**RECORDS FOR THIS EXERCISE**

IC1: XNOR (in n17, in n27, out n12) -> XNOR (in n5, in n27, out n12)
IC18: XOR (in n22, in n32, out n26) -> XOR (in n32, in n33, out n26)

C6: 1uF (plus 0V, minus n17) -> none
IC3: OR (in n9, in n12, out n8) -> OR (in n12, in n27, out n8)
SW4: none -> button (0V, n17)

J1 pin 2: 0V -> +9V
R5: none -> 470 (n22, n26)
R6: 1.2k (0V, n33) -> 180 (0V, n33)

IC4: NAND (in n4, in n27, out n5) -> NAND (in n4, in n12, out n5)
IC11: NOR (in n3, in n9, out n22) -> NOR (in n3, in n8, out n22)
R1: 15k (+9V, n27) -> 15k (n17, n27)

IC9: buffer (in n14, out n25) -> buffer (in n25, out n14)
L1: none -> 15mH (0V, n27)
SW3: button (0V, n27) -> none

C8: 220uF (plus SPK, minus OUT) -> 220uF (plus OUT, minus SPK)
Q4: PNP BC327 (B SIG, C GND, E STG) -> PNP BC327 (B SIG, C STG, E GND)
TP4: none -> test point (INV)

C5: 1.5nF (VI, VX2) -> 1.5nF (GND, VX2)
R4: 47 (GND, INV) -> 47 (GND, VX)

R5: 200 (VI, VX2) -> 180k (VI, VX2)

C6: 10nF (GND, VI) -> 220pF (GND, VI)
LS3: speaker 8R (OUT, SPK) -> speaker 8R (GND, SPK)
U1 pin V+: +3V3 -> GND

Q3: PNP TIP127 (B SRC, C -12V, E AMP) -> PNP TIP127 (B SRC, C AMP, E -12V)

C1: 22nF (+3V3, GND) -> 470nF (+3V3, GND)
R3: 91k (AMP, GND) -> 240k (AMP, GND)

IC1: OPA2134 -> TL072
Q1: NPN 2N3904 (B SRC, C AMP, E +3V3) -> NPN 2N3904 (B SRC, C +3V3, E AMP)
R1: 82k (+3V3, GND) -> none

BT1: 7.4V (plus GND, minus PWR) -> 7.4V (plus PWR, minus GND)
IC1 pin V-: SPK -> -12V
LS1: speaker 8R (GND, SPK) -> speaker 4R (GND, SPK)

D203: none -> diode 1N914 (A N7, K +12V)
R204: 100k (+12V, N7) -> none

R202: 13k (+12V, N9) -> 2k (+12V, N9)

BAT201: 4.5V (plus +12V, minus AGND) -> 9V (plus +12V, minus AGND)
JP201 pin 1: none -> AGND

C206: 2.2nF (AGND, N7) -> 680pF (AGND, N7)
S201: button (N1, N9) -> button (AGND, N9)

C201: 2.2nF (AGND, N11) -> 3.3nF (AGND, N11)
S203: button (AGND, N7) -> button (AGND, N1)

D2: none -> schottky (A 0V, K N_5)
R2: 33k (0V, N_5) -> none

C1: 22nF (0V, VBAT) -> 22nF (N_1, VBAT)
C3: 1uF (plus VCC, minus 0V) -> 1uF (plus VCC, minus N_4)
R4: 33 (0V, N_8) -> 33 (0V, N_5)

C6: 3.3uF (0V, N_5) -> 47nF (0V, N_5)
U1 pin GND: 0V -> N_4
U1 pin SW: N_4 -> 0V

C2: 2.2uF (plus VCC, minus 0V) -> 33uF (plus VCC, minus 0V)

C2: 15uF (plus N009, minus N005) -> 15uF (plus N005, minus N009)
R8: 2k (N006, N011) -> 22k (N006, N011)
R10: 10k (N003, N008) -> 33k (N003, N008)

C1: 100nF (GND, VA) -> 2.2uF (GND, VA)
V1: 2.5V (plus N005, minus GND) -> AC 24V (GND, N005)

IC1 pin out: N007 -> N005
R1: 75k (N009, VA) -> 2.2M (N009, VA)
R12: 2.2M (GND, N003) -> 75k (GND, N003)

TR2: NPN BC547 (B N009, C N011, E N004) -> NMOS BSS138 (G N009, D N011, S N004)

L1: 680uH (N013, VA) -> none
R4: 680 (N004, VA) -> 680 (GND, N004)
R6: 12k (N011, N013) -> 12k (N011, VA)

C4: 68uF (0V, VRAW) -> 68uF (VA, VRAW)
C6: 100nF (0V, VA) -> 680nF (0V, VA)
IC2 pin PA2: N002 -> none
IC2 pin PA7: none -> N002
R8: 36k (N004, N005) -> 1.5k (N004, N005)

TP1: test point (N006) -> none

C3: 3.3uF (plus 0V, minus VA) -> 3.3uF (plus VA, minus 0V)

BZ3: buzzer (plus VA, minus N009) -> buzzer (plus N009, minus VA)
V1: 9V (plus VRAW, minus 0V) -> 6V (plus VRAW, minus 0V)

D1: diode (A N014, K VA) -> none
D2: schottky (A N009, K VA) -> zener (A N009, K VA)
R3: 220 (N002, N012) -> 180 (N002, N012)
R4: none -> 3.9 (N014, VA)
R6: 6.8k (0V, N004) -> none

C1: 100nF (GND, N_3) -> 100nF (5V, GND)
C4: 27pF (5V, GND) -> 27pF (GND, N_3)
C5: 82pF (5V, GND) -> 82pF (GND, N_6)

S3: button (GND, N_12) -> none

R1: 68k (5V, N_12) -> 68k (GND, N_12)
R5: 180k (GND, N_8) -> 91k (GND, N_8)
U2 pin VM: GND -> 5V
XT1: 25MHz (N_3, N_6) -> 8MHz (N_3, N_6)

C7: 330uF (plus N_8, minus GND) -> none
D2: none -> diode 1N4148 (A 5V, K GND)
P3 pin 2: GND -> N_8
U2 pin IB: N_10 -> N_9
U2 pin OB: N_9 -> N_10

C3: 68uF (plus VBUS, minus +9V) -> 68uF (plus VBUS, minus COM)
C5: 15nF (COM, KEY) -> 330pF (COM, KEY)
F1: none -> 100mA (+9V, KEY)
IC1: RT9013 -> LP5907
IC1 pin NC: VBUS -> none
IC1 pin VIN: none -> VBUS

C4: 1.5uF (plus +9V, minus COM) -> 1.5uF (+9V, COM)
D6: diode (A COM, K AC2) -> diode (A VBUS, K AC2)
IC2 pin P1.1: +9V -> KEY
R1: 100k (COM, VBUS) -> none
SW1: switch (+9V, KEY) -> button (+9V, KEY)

**WHAT THE EXERCISE ASKS**
Output every record above a second time, exactly.

**ANSWER BOX**
IC1: XNOR (in n17, in n27, out n12) -> XNOR (in n5, in n27, out n12)
IC18: XOR (in n22, in n32, out n26) -> XOR (in n32, in n33, out n26)

C6: 1uF (plus 0V, minus n17) -> none
IC3: OR (in n9, in n12, out n8) -> OR (in n12, in n27, out n8)
SW4: none -> button (0V, n17)

J1 pin 2: 0V -> +9V
R5: none -> 470 (n22, n26)
R6: 1.2k (0V, n33) -> 180 (0V, n33)

IC4: NAND (in n4, in n27, out n5) -> NAND (in n4, in n12, out n5)
IC11: NOR (in n3, in n9, out n22) -> NOR (in n3, in n8, out n22)
R1: 15k (+9V, n27) -> 15k (n17, n27)

IC9: buffer (in n14, out n25) -> buffer (in n25, out n14)
L1: none -> 15mH (0V, n27)
SW3: button (0V, n27) -> none

C8: 220uF (plus SPK, minus OUT) -> 220uF (plus OUT, minus SPK)
Q4: PNP BC327 (B SIG, C GND, E STG) -> PNP BC327 (B SIG, C STG, E GND)
TP4: none -> test point (INV)

C5: 1.5nF (VI, VX2) -> 1.5nF (GND, VX2)
R4: 47 (GND, INV) -> 47 (GND, VX)

R5: 200 (VI, VX2) -> 180k (VI, VX2)

C6: 10nF (GND, VI) -> 220pF (GND, VI)
LS3: speaker 8R (OUT, SPK) -> speaker 8R (GND, SPK)
U1 pin V+: +3V3 -> GND

Q3: PNP TIP127 (B SRC, C -12V, E AMP) -> PNP TIP127 (B SRC, C AMP, E -12V)

C1: 22nF (+3V3, GND) -> 470nF (+3V3, GND)
R3: 91k (AMP, GND) -> 240k (AMP, GND)

IC1: OPA2134 -> TL072
Q1: NPN 2N3904 (B SRC, C AMP, E +3V3) -> NPN 2N3904 (B SRC, C +3V3, E AMP)
R1: 82k (+3V3, GND) -> none

BT1: 7.4V (plus GND, minus PWR) -> 7.4V (plus PWR, minus GND)
IC1 pin V-: SPK -> -12V
LS1: speaker 8R (GND, SPK) -> speaker 4R (GND, SPK)

D203: none -> diode 1N914 (A N7, K +12V)
R204: 100k (+12V, N7) -> none

R202: 13k (+12V, N9) -> 2k (+12V, N9)

BAT201: 4.5V (plus +12V, minus AGND) -> 9V (plus +12V, minus AGND)
JP201 pin 1: none -> AGND

C206: 2.2nF (AGND, N7) -> 680pF (AGND, N7)
S201: button (N1, N9) -> button (AGND, N9)

C201: 2.2nF (AGND, N11) -> 3.3nF (AGND, N11)
S203: button (AGND, N7) -> button (AGND, N1)

D2: none -> schottky (A 0V, K N_5)
R2: 33k (0V, N_5) -> none

C1: 22nF (0V, VBAT) -> 22nF (N_1, VBAT)
C3: 1uF (plus VCC, minus 0V) -> 1uF (plus VCC, minus N_4)
R4: 33 (0V, N_8) -> 33 (0V, N_5)

C6: 3.3uF (0V, N_5) -> 47nF (0V, N_5)
U1 pin GND: 0V -> N_4
U1 pin SW: N_4 -> 0V

C2: 2.2uF (plus VCC, minus 0V) -> 33uF (plus VCC, minus 0V)

C2: 15uF (plus N009, minus N005) -> 15uF (plus N005, minus N009)
R8: 2k (N006, N011) -> 22k (N006, N011)
R10: 10k (N003, N008) -> 33k (N003, N008)

C1: 100nF (GND, VA) -> 2.2uF (GND, VA)
V1: 2.5V (plus N005, minus GND) -> AC 24V (GND, N005)

IC1 pin out: N007 -> N005
R1: 75k (N009, VA) -> 2.2M (N009, VA)
R12: 2.2M (GND, N003) -> 75k (GND, N003)

TR2: NPN BC547 (B N009, C N011, E N004) -> NMOS BSS138 (G N009, D N011, S N004)

L1: 680uH (N013, VA) -> none
R4: 680 (N004, VA) -> 680 (GND, N004)
R6: 12k (N011, N013) -> 12k (N011, VA)

C4: 68uF (0V, VRAW) -> 68uF (VA, VRAW)
C6: 100nF (0V, VA) -> 680nF (0V, VA)
IC2 pin PA2: N002 -> none
IC2 pin PA7: none -> N002
R8: 36k (N004, N005) -> 1.5k (N004, N005)

TP1: test point (N006) -> none

C3: 3.3uF (plus 0V, minus VA) -> 3.3uF (plus VA, minus 0V)

BZ3: buzzer (plus VA, minus N009) -> buzzer (plus N009, minus VA)
V1: 9V (plus VRAW, minus 0V) -> 6V (plus VRAW, minus 0V)

D1: diode (A N014, K VA) -> none
D2: schottky (A N009, K VA) -> zener (A N009, K VA)
R3: 220 (N002, N012) -> 180 (N002, N012)
R4: none -> 3.9 (N014, VA)
R6: 6.8k (0V, N004) -> none

C1: 100nF (GND, N_3) -> 100nF (5V, GND)
C4: 27pF (5V, GND) -> 27pF (GND, N_3)
C5: 82pF (5V, GND) -> 82pF (GND, N_6)

S3: button (GND, N_12) -> none

R1: 68k (5V, N_12) -> 68k (GND, N_12)
R5: 180k (GND, N_8) -> 91k (GND, N_8)
U2 pin VM: GND -> 5V
XT1: 25MHz (N_3, N_6) -> 8MHz (N_3, N_6)

C7: 330uF (plus N_8, minus GND) -> none
D2: none -> diode 1N4148 (A 5V, K GND)
P3 pin 2: GND -> N_8
U2 pin IB: N_10 -> N_9
U2 pin OB: N_9 -> N_10

C3: 68uF (plus VBUS, minus +9V) -> 68uF (plus VBUS, minus COM)
C5: 15nF (COM, KEY) -> 330pF (COM, KEY)
F1: none -> 100mA (+9V, KEY)
IC1: RT9013 -> LP5907
IC1 pin NC: VBUS -> none
IC1 pin VIN: none -> VBUS

C4: 1.5uF (plus +9V, minus COM) -> 1.5uF (+9V, COM)
D6: diode (A COM, K AC2) -> diode (A VBUS, K AC2)
IC2 pin P1.1: +9V -> KEY
R1: 100k (COM, VBUS) -> none
SW1: switch (+9V, KEY) -> button (+9V, KEY)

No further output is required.